(begin)

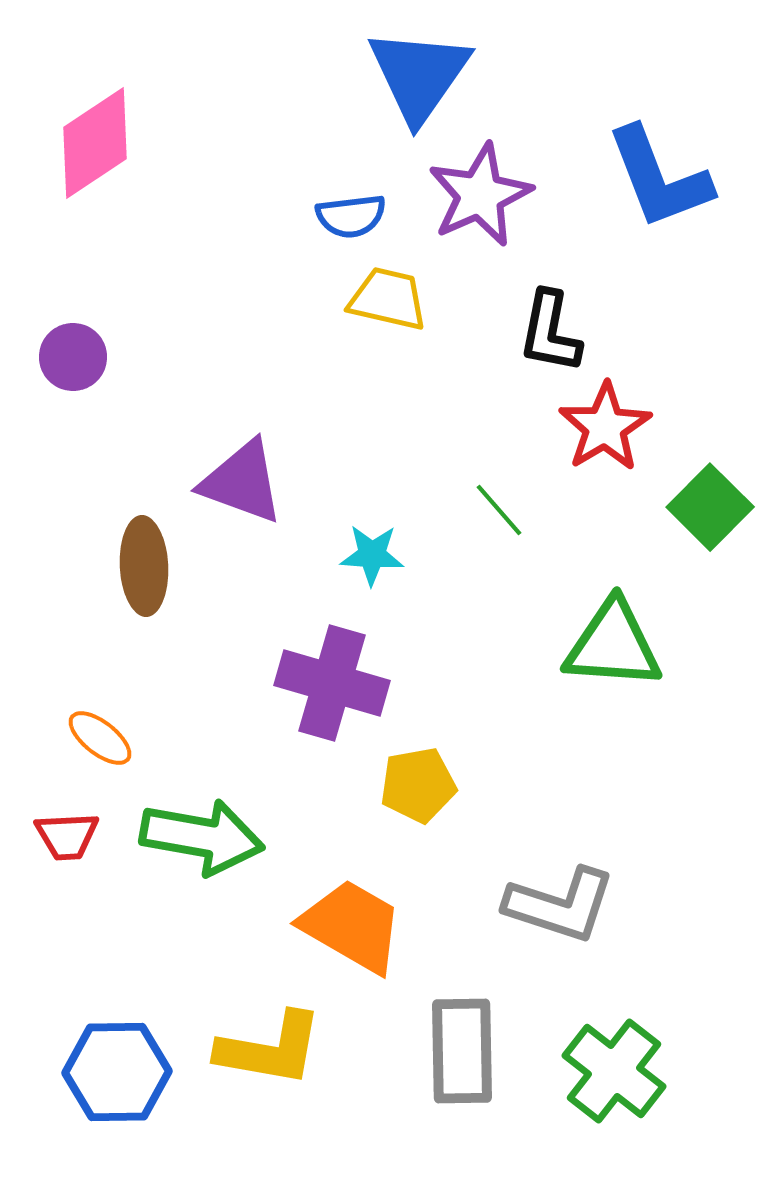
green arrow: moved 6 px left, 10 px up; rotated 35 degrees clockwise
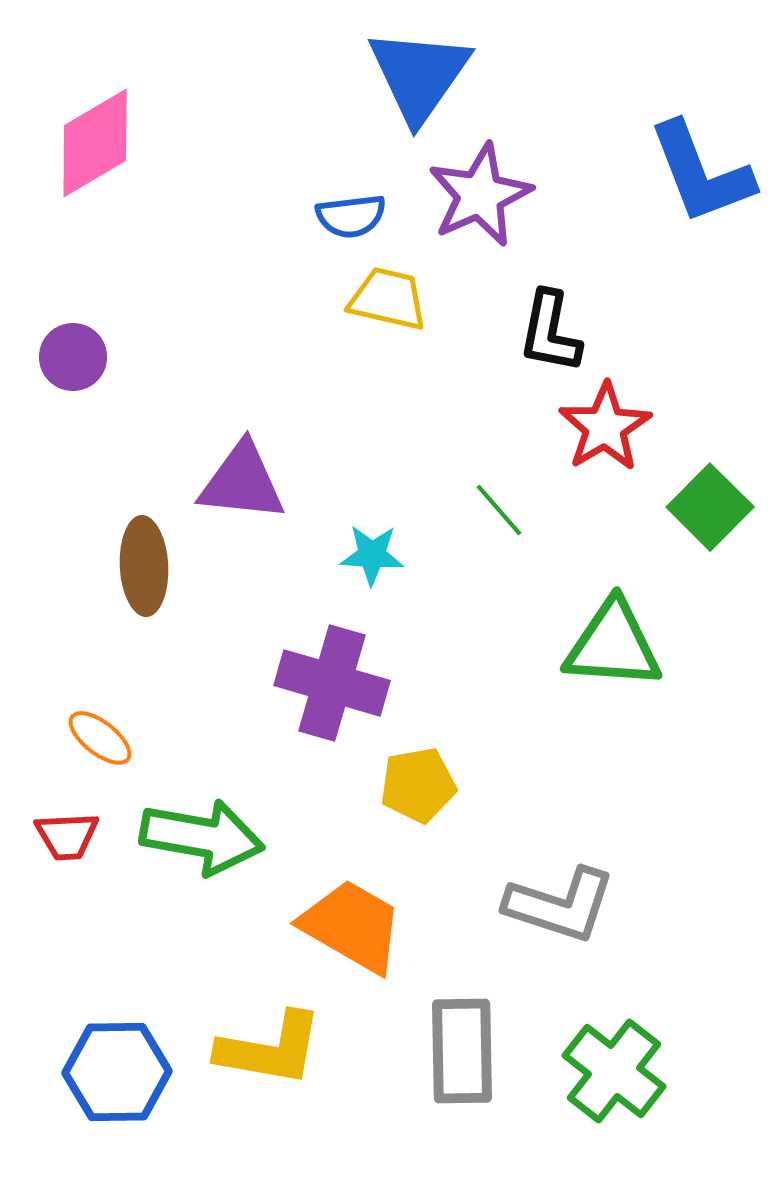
pink diamond: rotated 3 degrees clockwise
blue L-shape: moved 42 px right, 5 px up
purple triangle: rotated 14 degrees counterclockwise
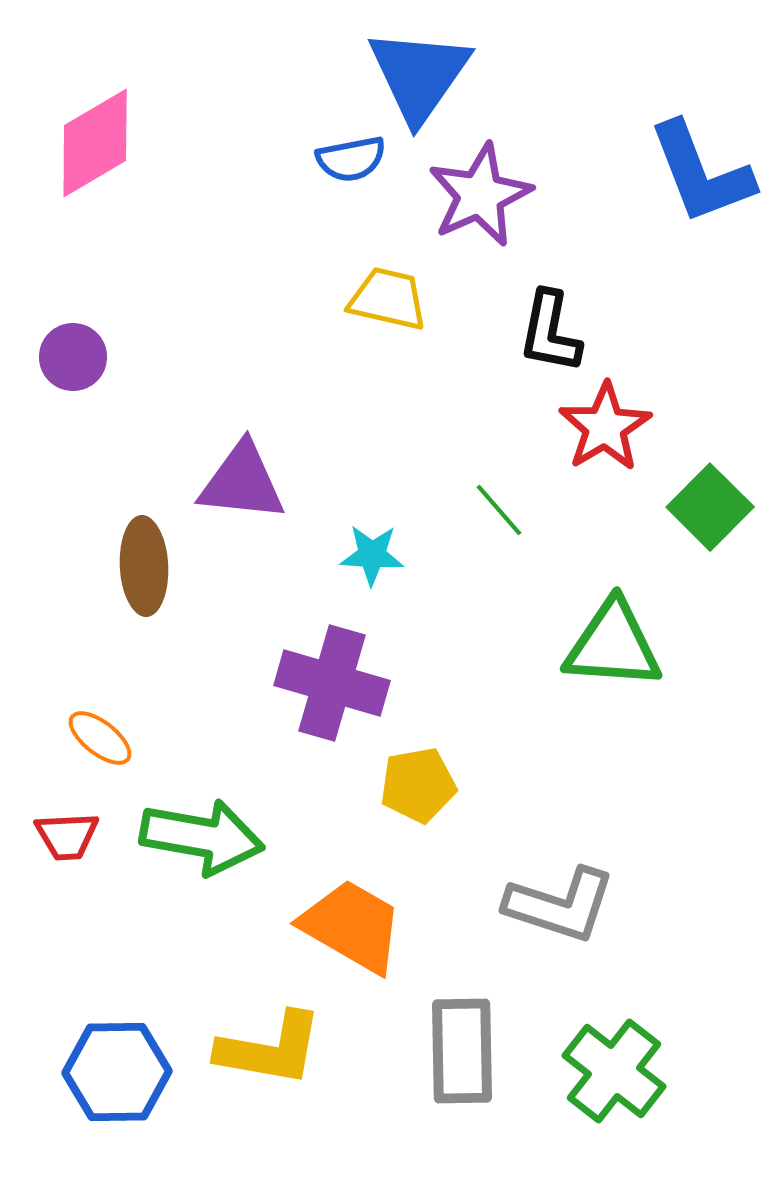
blue semicircle: moved 57 px up; rotated 4 degrees counterclockwise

(end)

* Instructions to follow *
Can you copy each line of the data above word for word, leaving out the pictures?

* Worked answer *
green arrow: moved 6 px left, 10 px up; rotated 35 degrees clockwise
pink diamond: rotated 3 degrees clockwise
blue L-shape: moved 42 px right, 5 px up
purple triangle: rotated 14 degrees counterclockwise
blue semicircle: moved 57 px up; rotated 4 degrees counterclockwise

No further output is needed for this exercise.